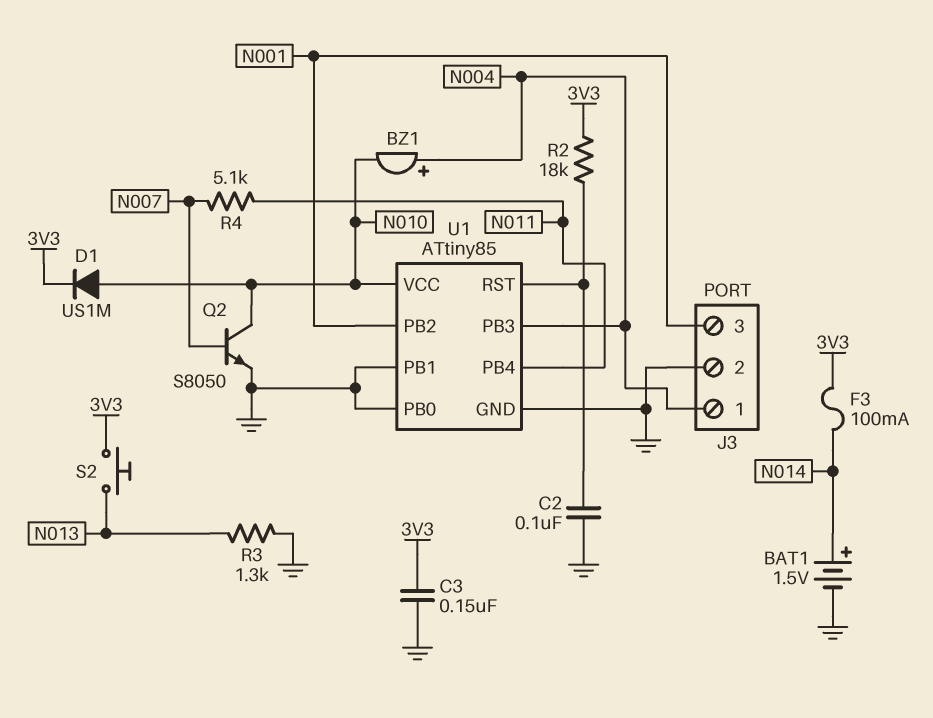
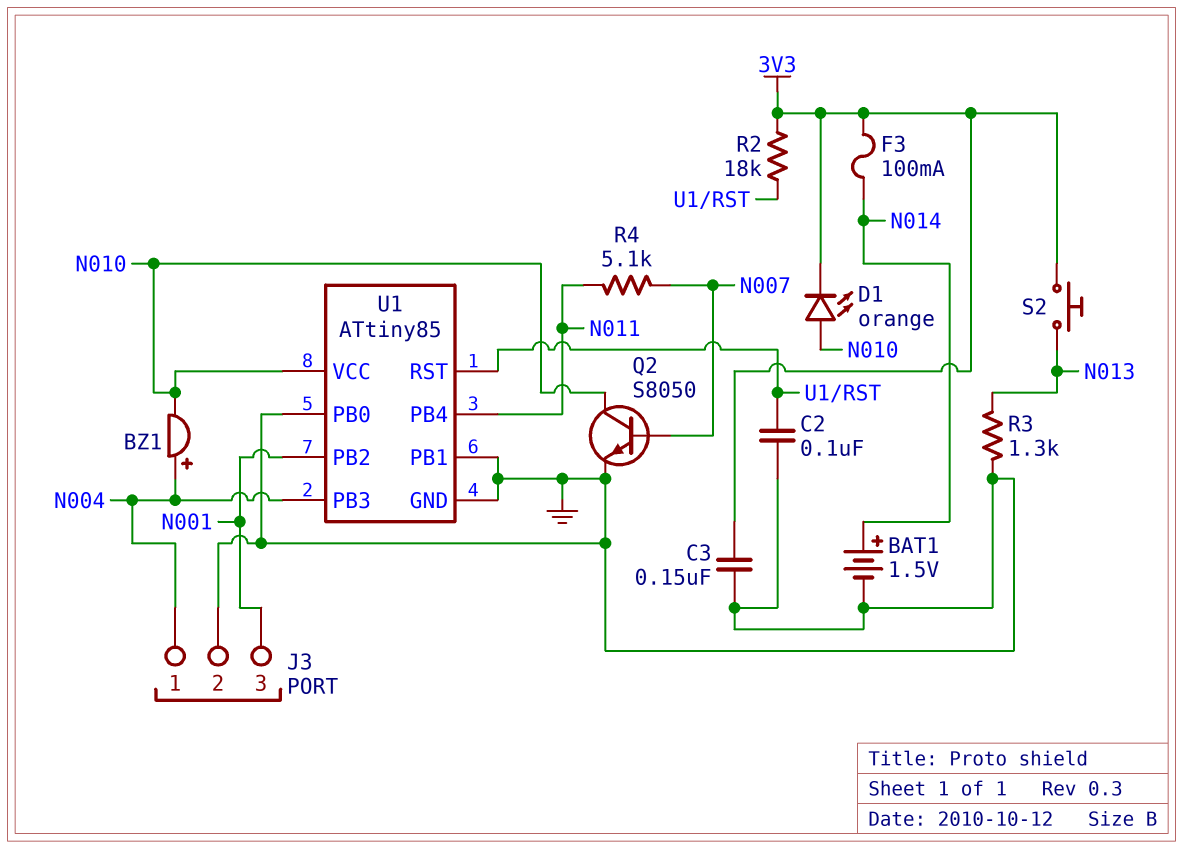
D1: diode US1M (A N010, K 3V3) -> LED orange (A N010, K 3V3)

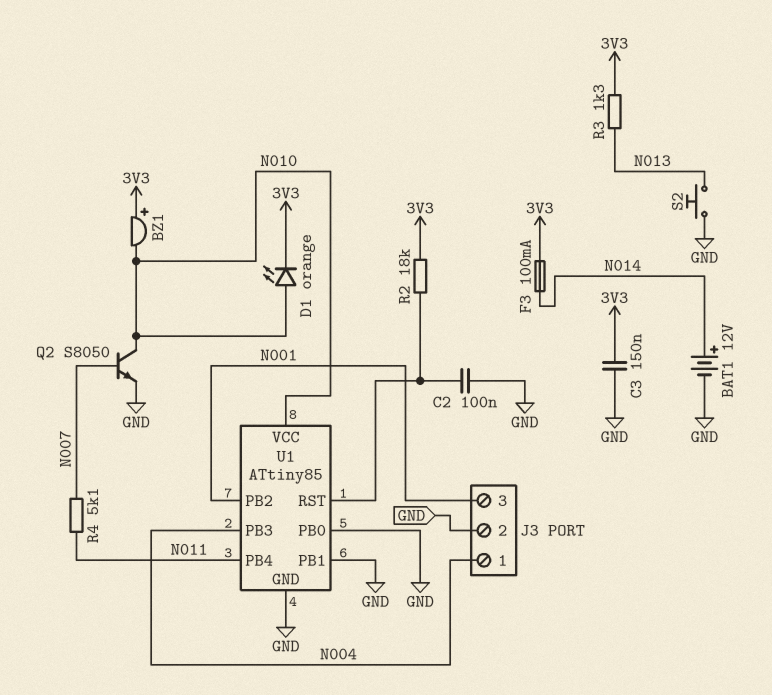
BAT1: 1.5V (plus N014, minus GND) -> 12V (plus N014, minus GND)
BZ1: buzzer (plus N004, minus N010) -> buzzer (plus 3V3, minus N010)
R3: 1.3k (GND, N013) -> 1.3k (3V3, N013)
S2: button (3V3, N013) -> button (GND, N013)

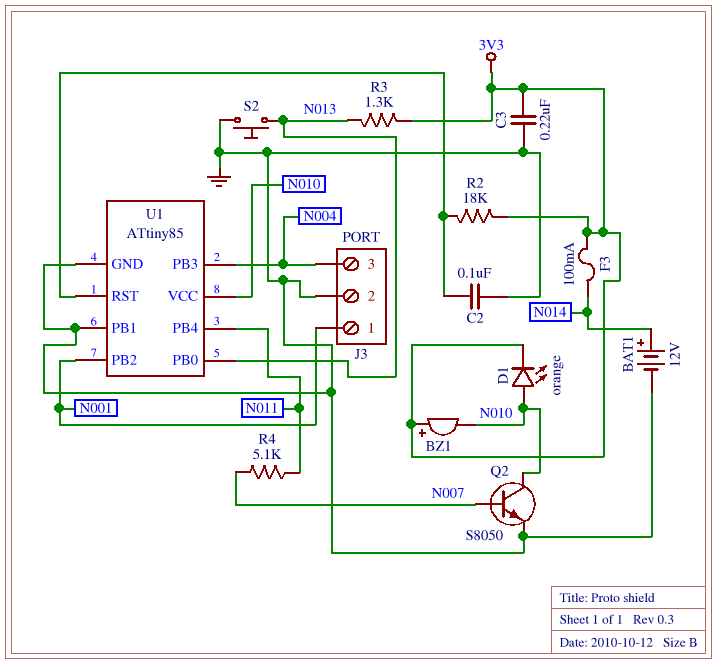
C3: 150nF (3V3, GND) -> 220nF (3V3, GND)
J3 pin 1: N004 -> N001
J3 pin 3: N001 -> N004
U1 pin PB0: GND -> N013

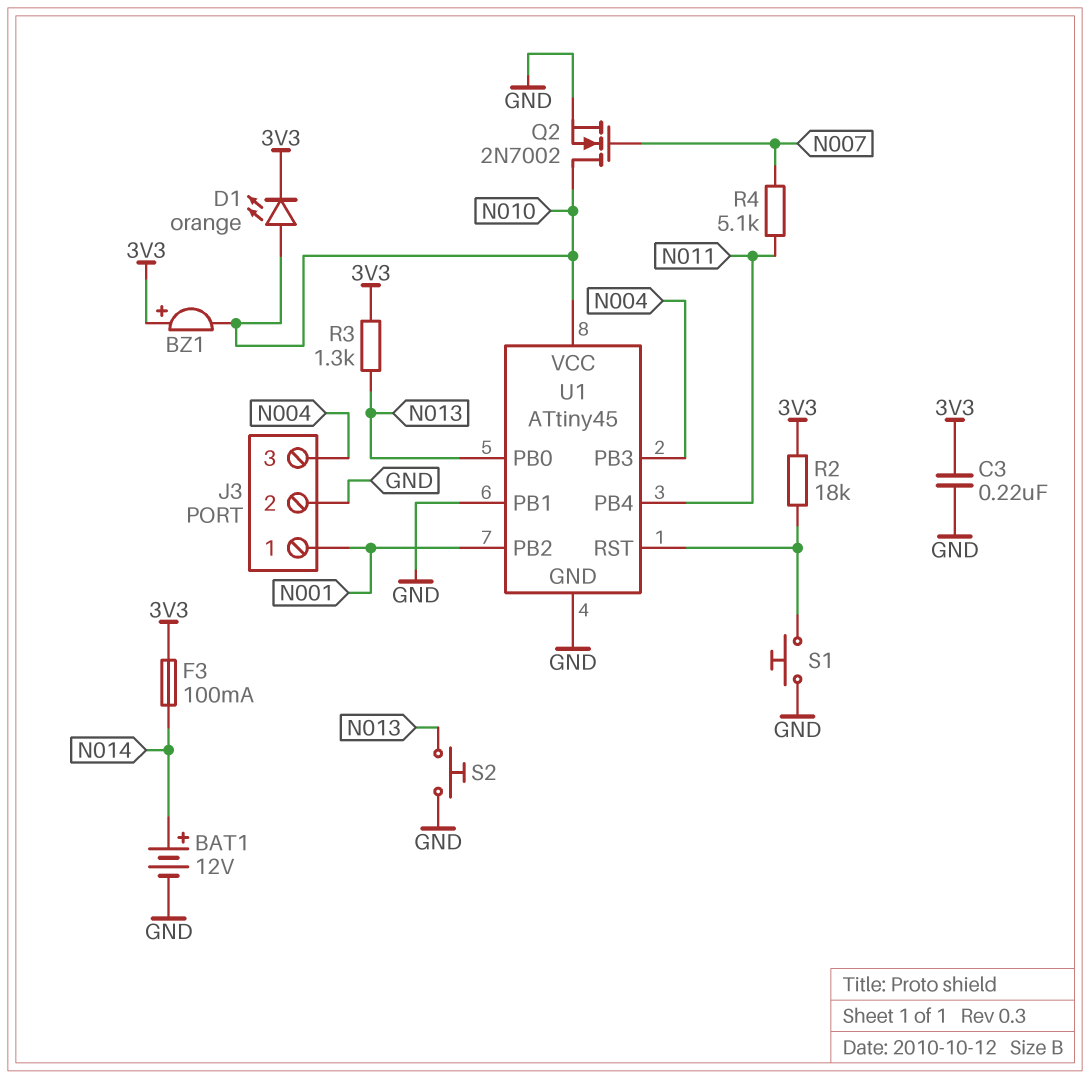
C2: 100nF (GND, U1/RST) -> none
Q2: NPN S8050 (B N007, C N010, E GND) -> NMOS 2N7002 (G N007, D N010, S GND)
S1: none -> button (GND, U1/RST)
U1: ATtiny85 -> ATtiny45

________________

TASK: Set down exactly the lines between the line containing "J3 pin 1: N004 -> N001" and the end of the records above, both ends included; pictures stay out.

SOLUTION TO THIS EXERCISE:
J3 pin 1: N004 -> N001
J3 pin 3: N001 -> N004
U1 pin PB0: GND -> N013

C2: 100nF (GND, U1/RST) -> none
Q2: NPN S8050 (B N007, C N010, E GND) -> NMOS 2N7002 (G N007, D N010, S GND)
S1: none -> button (GND, U1/RST)
U1: ATtiny85 -> ATtiny45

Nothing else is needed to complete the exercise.